The response should be an exact copy of the records, with the pictures removed.

[Image change detection data]
━━━━
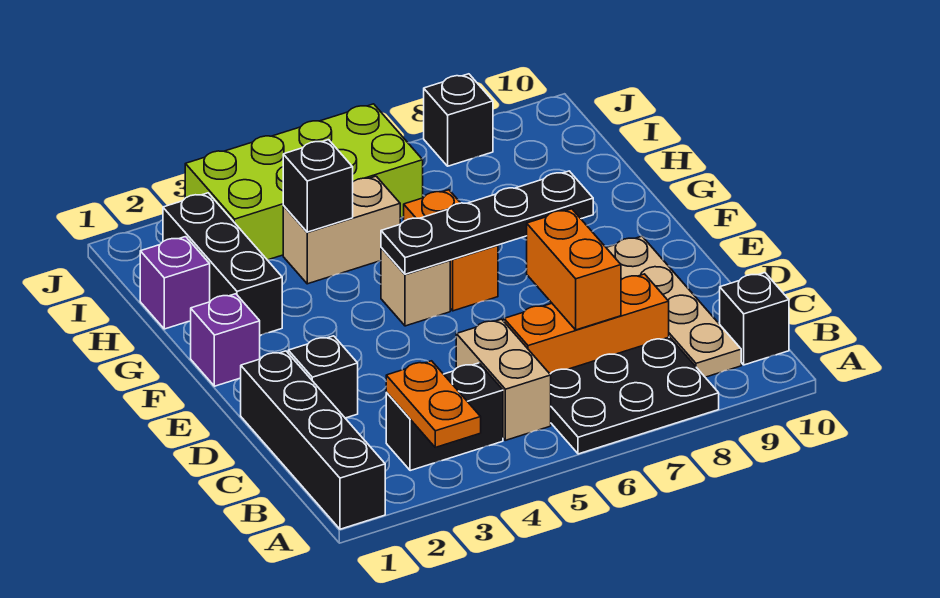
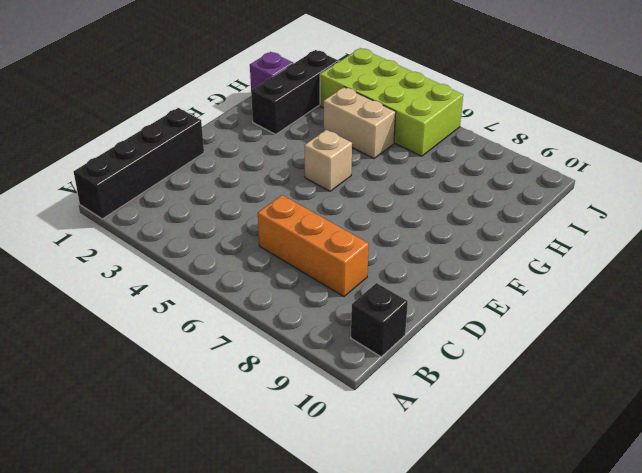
none -> black 2x3 plate [550,337,719,454]
none -> black 1x2 brick [386,363,503,471]
none -> tan 1x2 brick [456,319,551,440]

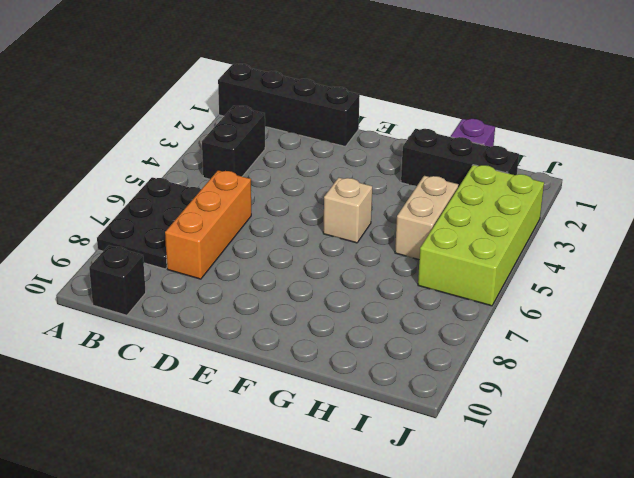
none -> tan 1x2 brick [456,319,551,440]
none -> tan 1x4 plate [606,236,741,377]
none -> black 1x1 brick [288,336,358,418]

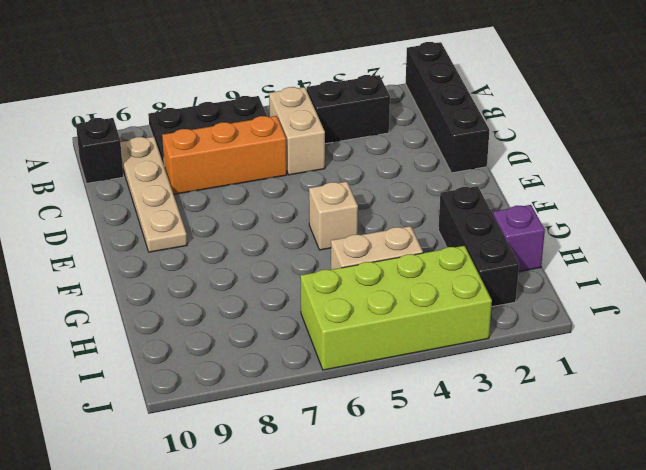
none -> black 1x1 brick [288,336,358,418]
none -> purple 1x1 brick [191,294,260,386]
none -> orange 1x2 brick [404,190,498,311]

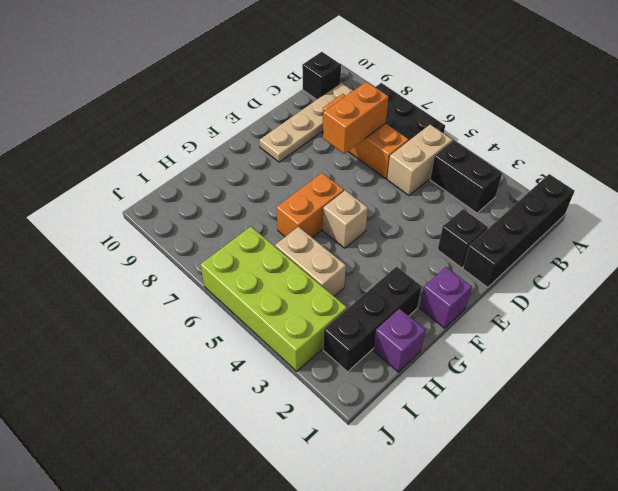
none -> black 1x1 brick [424,74,493,166]
none -> orange 1x2 plate [386,361,481,447]
none -> black 1x4 plate [381,171,593,274]

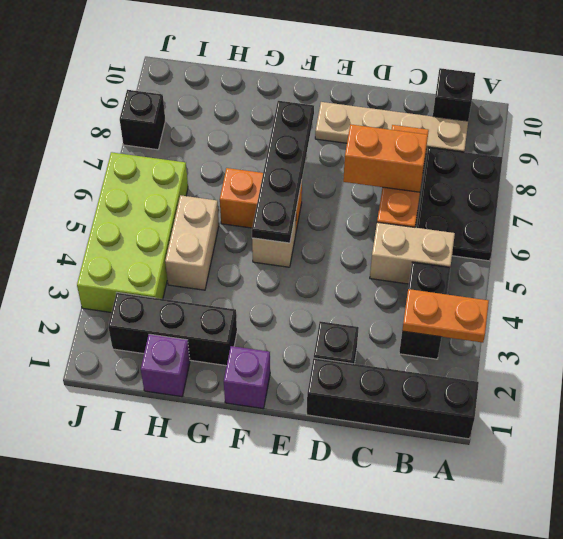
none -> black 1x1 brick [283,140,353,232]

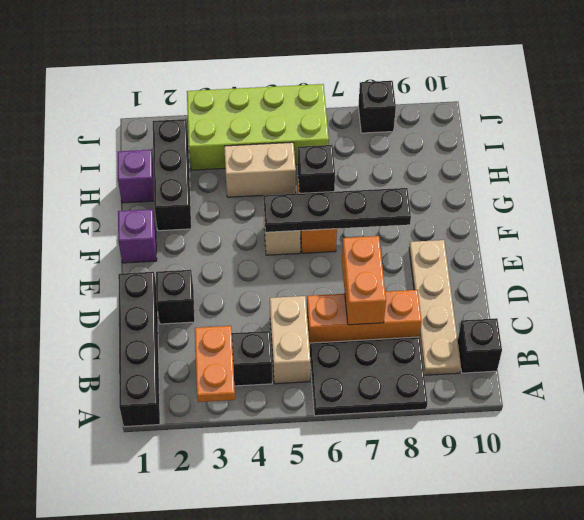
black 1x1 brick [298,145,335,193] -> black 1x1 brick moved to [283,140,353,232]

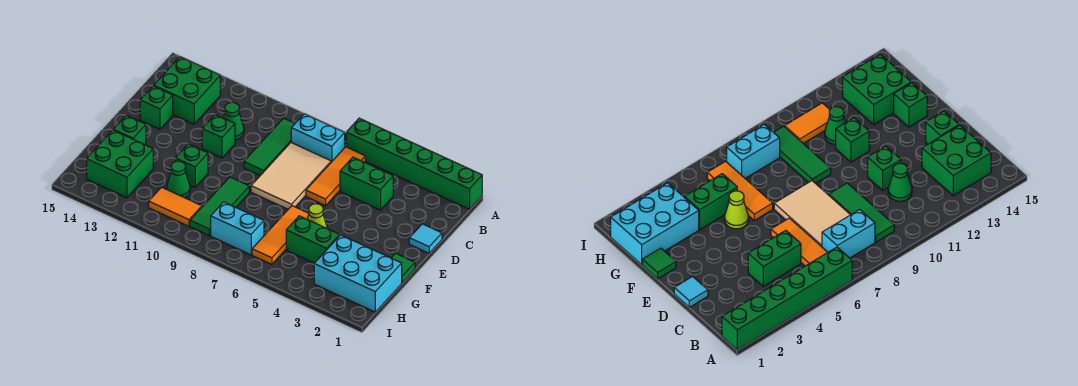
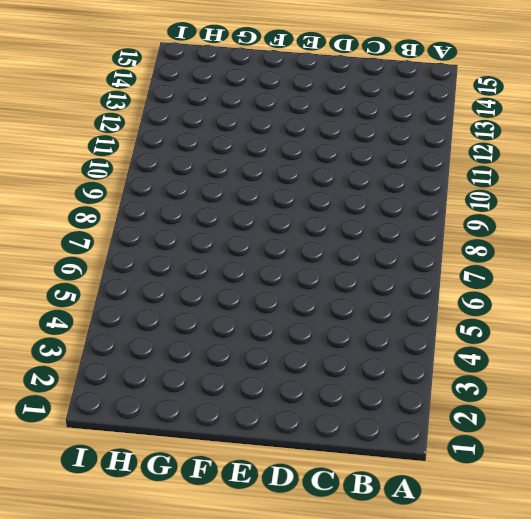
none -> green 1x6 brick [346,118,482,209]
none -> orange 1x3 tile [306,147,365,206]
none -> cyan 1x2 brick [291,114,345,162]

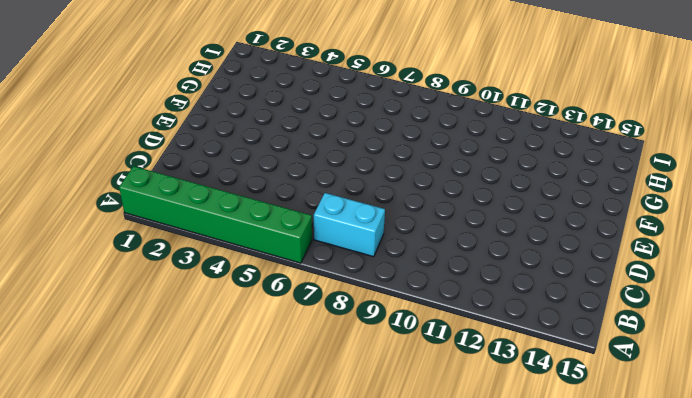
none -> orange 1x3 tile [306,147,365,206]
none -> green 1x3 tile [244,118,295,175]
none -> green 2x2 brick [154,57,220,124]

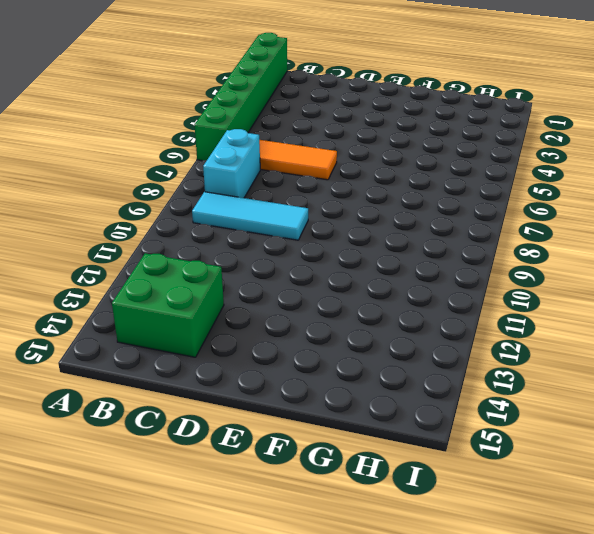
cyan 1x3 tile [192,192,308,240] -> green 1x3 tile [244,118,295,175]
none -> green 1x2 brick [340,157,393,210]
none -> tan 2x3 tile [251,143,331,209]
none -> green 1x1 cone [223,102,244,140]

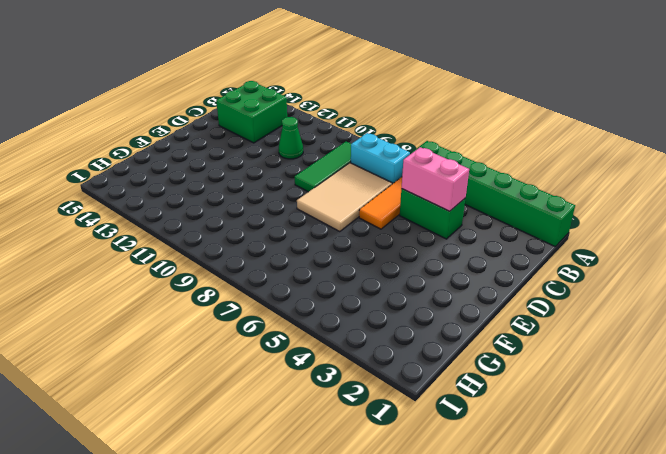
pink 1x2 brick [402,147,469,211] -> none
none -> cyan 1x1 tile [409,224,442,253]
none -> green 1x1 brick [202,115,235,158]
none -> green 1x1 brick [140,86,173,129]

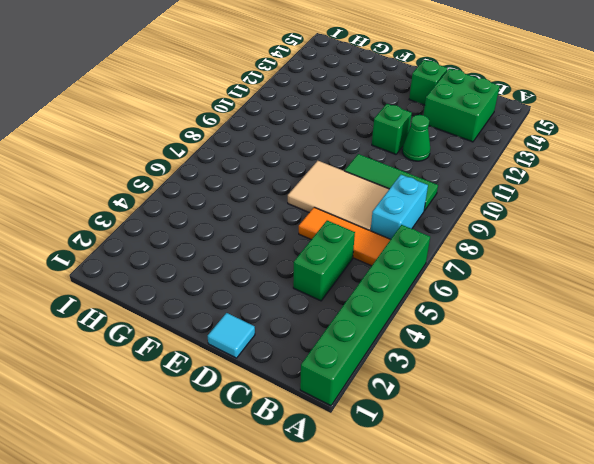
none -> green 1x1 tile [391,253,415,283]
none -> lime 1x1 cone [307,204,327,229]
none -> orange 1x3 tile [252,206,309,264]

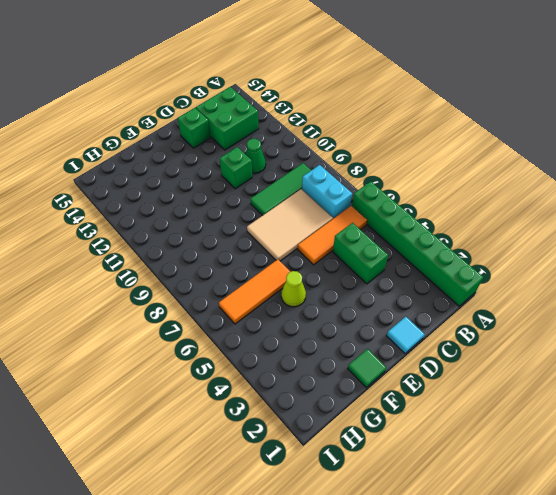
none -> green 1x3 tile [190,177,249,236]
none -> green 1x1 brick [176,144,208,187]
none -> green 1x1 brick [113,115,146,145]

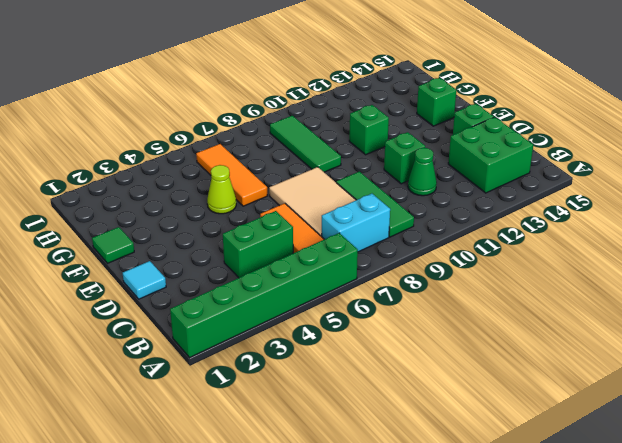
none -> cyan 2x3 brick [314,235,402,312]
none -> green 1x2 brick [286,216,340,263]
none -> green 1x1 cone [167,161,190,198]

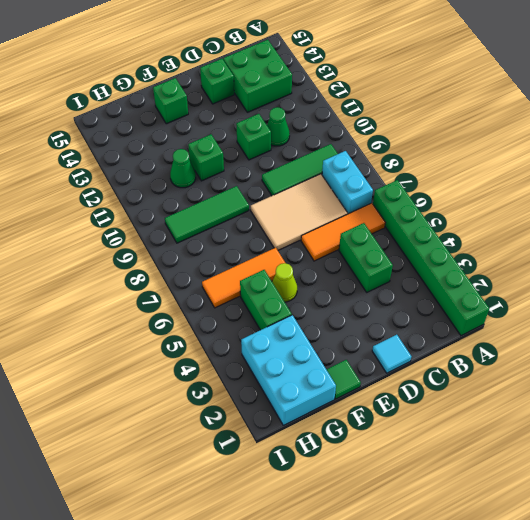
none -> green 2x2 brick [87,130,153,198]
none -> cyan 1x2 brick [211,202,264,255]
none -> orange 1x2 tile [149,187,202,226]

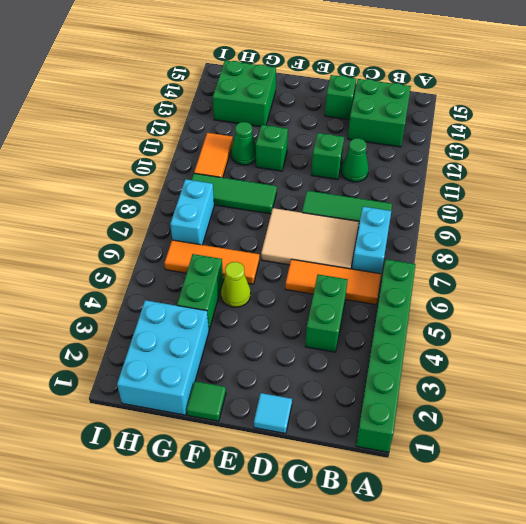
none -> green 1x1 brick [113,115,146,145]

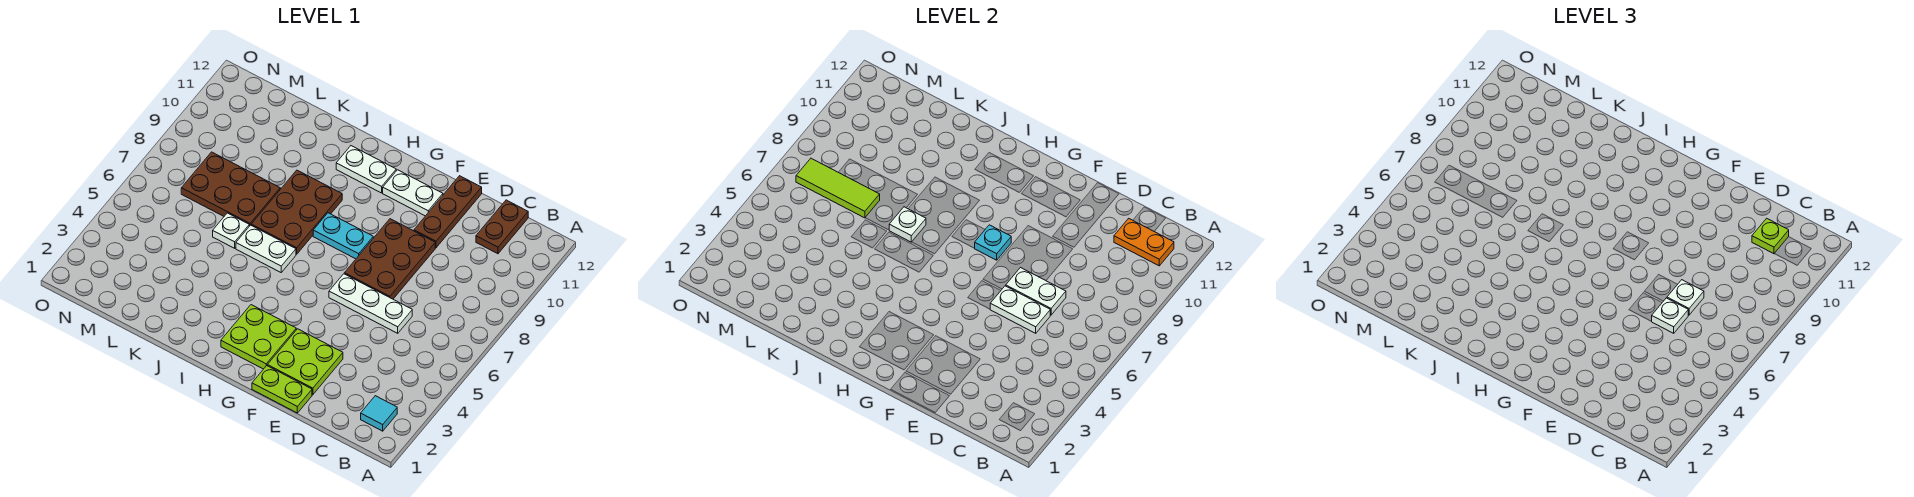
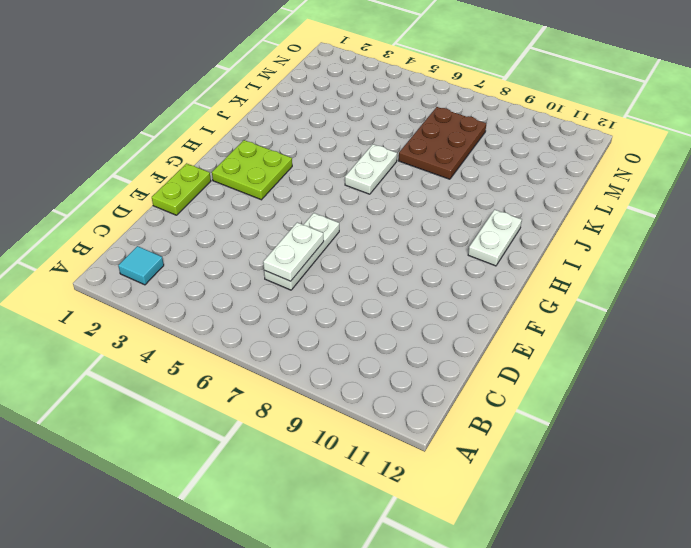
none -> brown 1x2 plate [476,200,528,254]
none -> lime 2x2 plate [267,329,343,395]
none -> brown 2x3 plate [344,219,435,299]

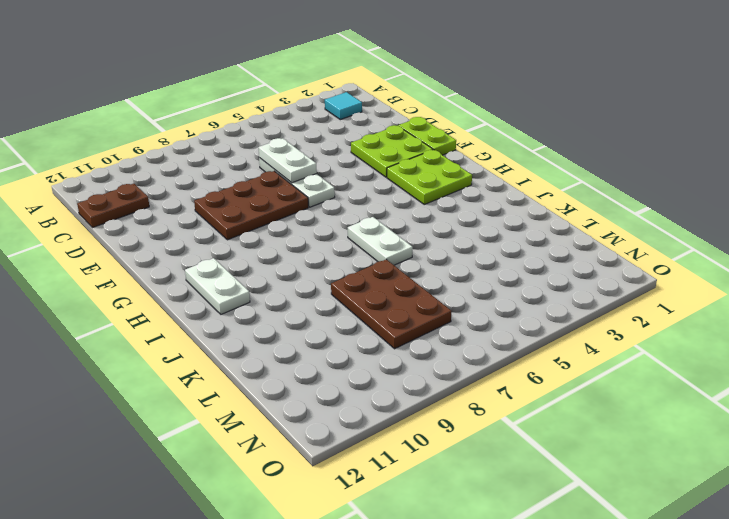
none -> brown 1x3 plate [414,176,482,248]
none -> white 1x2 plate [383,170,443,216]
none -> cyan 1x2 plate [313,213,373,259]

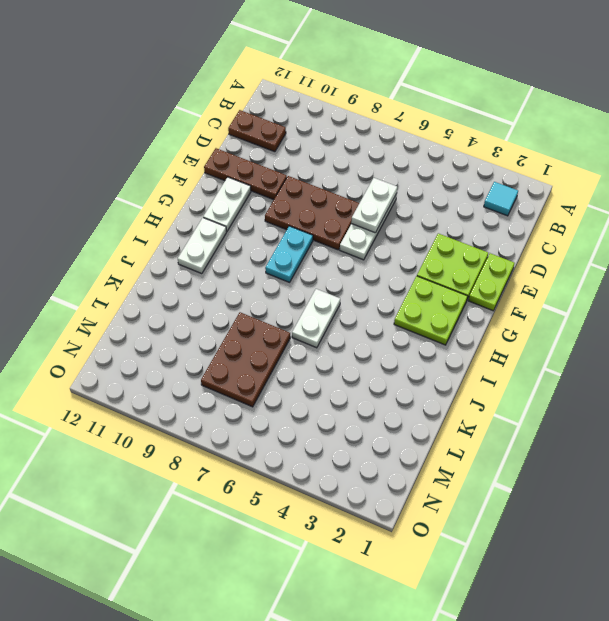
none -> brown 2x3 plate [251,170,342,254]
none -> white 1x1 plate [213,213,249,248]
none -> orange 1x2 plate [1114,218,1174,266]

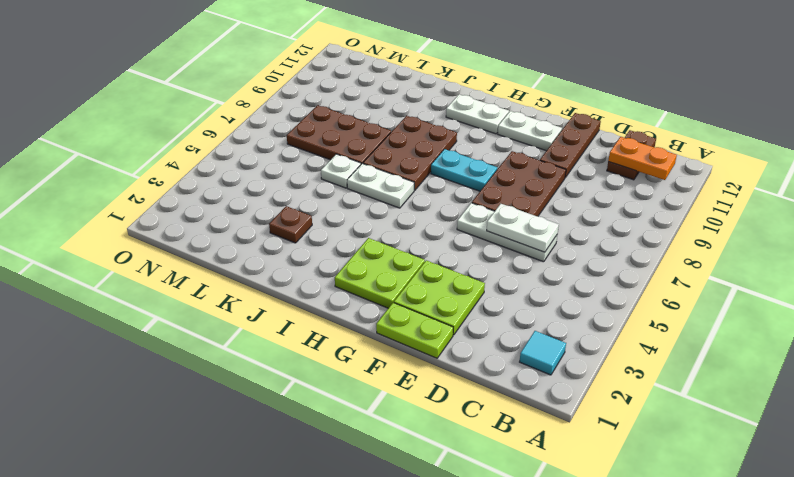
brown 1x1 plate [269,206,312,243] -> none
none -> white 1x2 plate [1006,268,1066,315]
none -> cyan 1x1 plate [975,225,1011,260]
none -> white 1x1 plate [889,207,926,242]

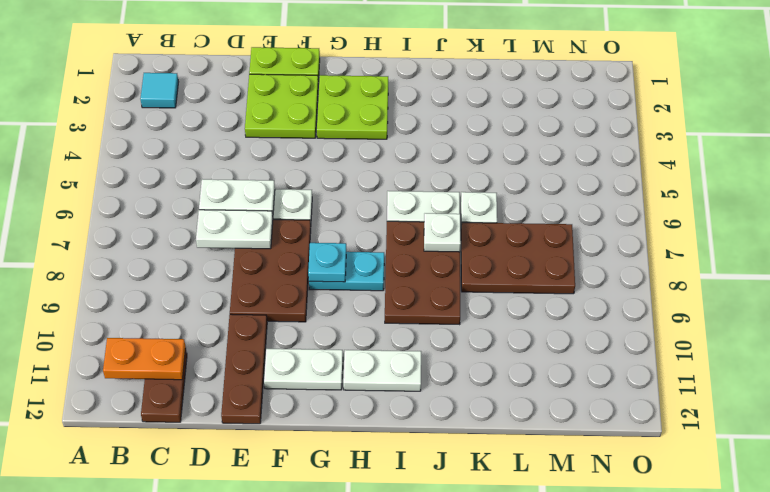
none -> lime 1x3 tile [796,158,880,218]
none -> lime 1x1 plate [1752,218,1789,254]
none -> white 1x1 plate [1651,298,1688,333]

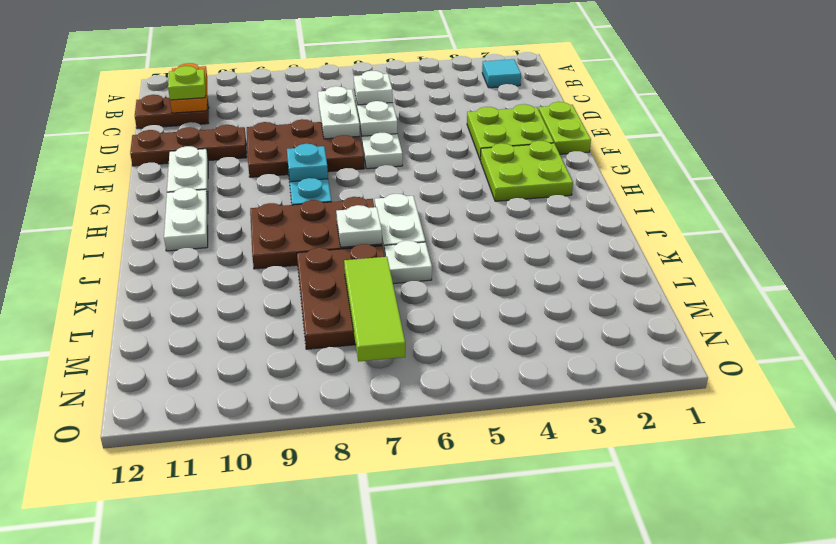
none -> white 1x1 plate [1667,280,1704,315]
━━━━
RESULT OF THIS TASK:
none -> black 2x3 plate [550,337,719,454]
none -> black 1x2 brick [386,363,503,471]
none -> tan 1x2 brick [456,319,551,440]

none -> tan 1x2 brick [456,319,551,440]
none -> tan 1x4 plate [606,236,741,377]
none -> black 1x1 brick [288,336,358,418]

none -> black 1x1 brick [288,336,358,418]
none -> purple 1x1 brick [191,294,260,386]
none -> orange 1x2 brick [404,190,498,311]

none -> black 1x1 brick [424,74,493,166]
none -> orange 1x2 plate [386,361,481,447]
none -> black 1x4 plate [381,171,593,274]

none -> black 1x1 brick [283,140,353,232]

black 1x1 brick [298,145,335,193] -> black 1x1 brick moved to [283,140,353,232]

none -> green 1x6 brick [346,118,482,209]
none -> orange 1x3 tile [306,147,365,206]
none -> cyan 1x2 brick [291,114,345,162]

none -> orange 1x3 tile [306,147,365,206]
none -> green 1x3 tile [244,118,295,175]
none -> green 2x2 brick [154,57,220,124]

cyan 1x3 tile [192,192,308,240] -> green 1x3 tile [244,118,295,175]
none -> green 1x2 brick [340,157,393,210]
none -> tan 2x3 tile [251,143,331,209]
none -> green 1x1 cone [223,102,244,140]

pink 1x2 brick [402,147,469,211] -> none
none -> cyan 1x1 tile [409,224,442,253]
none -> green 1x1 brick [202,115,235,158]
none -> green 1x1 brick [140,86,173,129]

none -> green 1x1 tile [391,253,415,283]
none -> lime 1x1 cone [307,204,327,229]
none -> orange 1x3 tile [252,206,309,264]

none -> green 1x3 tile [190,177,249,236]
none -> green 1x1 brick [176,144,208,187]
none -> green 1x1 brick [113,115,146,145]

none -> cyan 2x3 brick [314,235,402,312]
none -> green 1x2 brick [286,216,340,263]
none -> green 1x1 cone [167,161,190,198]

none -> green 2x2 brick [87,130,153,198]
none -> cyan 1x2 brick [211,202,264,255]
none -> orange 1x2 tile [149,187,202,226]

none -> green 1x1 brick [113,115,146,145]

none -> brown 1x2 plate [476,200,528,254]
none -> lime 2x2 plate [267,329,343,395]
none -> brown 2x3 plate [344,219,435,299]

none -> brown 1x3 plate [414,176,482,248]
none -> white 1x2 plate [383,170,443,216]
none -> cyan 1x2 plate [313,213,373,259]

none -> brown 2x3 plate [251,170,342,254]
none -> white 1x1 plate [213,213,249,248]
none -> orange 1x2 plate [1114,218,1174,266]

brown 1x1 plate [269,206,312,243] -> none
none -> white 1x2 plate [1006,268,1066,315]
none -> cyan 1x1 plate [975,225,1011,260]
none -> white 1x1 plate [889,207,926,242]

none -> lime 1x3 tile [796,158,880,218]
none -> lime 1x1 plate [1752,218,1789,254]
none -> white 1x1 plate [1651,298,1688,333]

none -> white 1x1 plate [1667,280,1704,315]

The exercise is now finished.